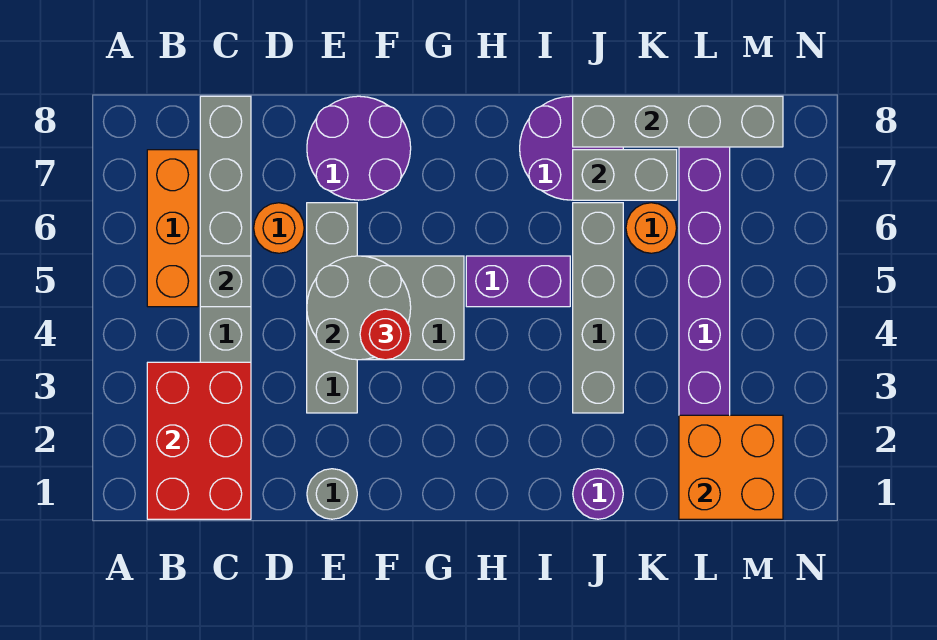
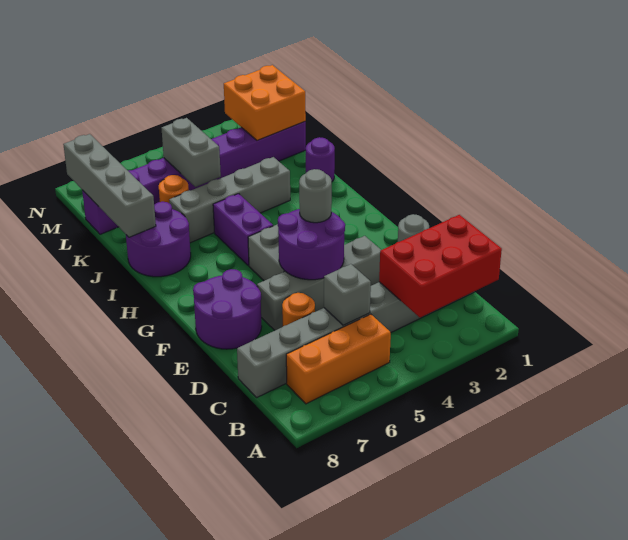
grey round brick E4:F5 level 2 -> purple round brick E4:F5 level 2
red round brick F4 level 3 -> grey round brick F4 level 3
grey brick J7:K7 level 2 -> grey brick K5:L5 level 2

**********

What you will do: When you reproduce the data shown above, keep each line exact and omit every picture.

Expected answer:
grey round brick E4:F5 level 2 -> purple round brick E4:F5 level 2
red round brick F4 level 3 -> grey round brick F4 level 3
grey brick J7:K7 level 2 -> grey brick K5:L5 level 2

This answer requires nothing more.